Collected data =
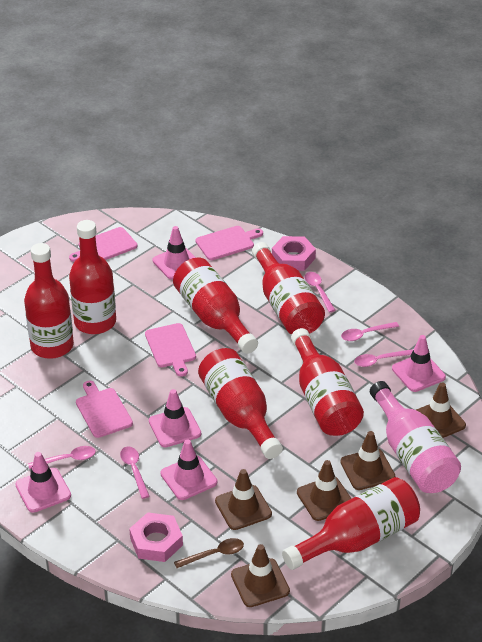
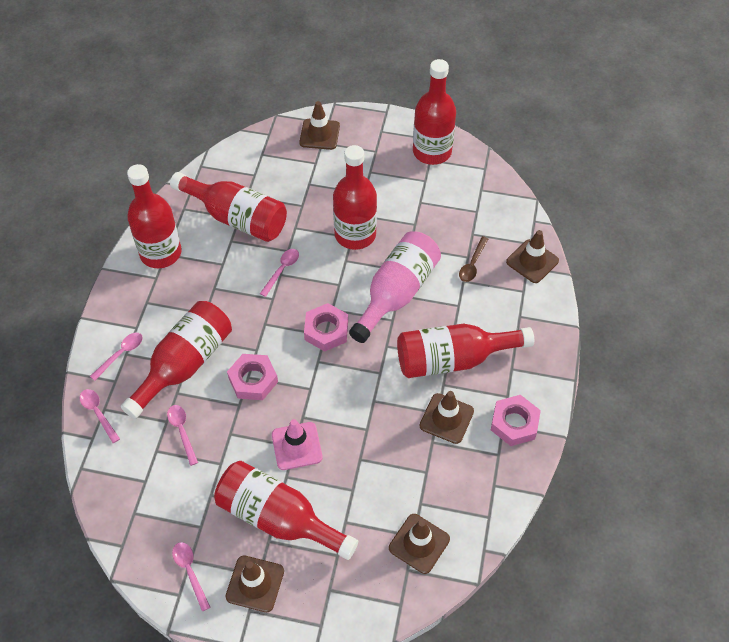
pink cutting board: 4 -> 0
pink nut: 2 -> 3
pink traffic cone: 5 -> 1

Task requirements = Where pictures sit among the data above, omit them, and output the rest exactly.

Exercise answer =
pink cutting board: 4 -> 0
pink nut: 2 -> 3
pink traffic cone: 5 -> 1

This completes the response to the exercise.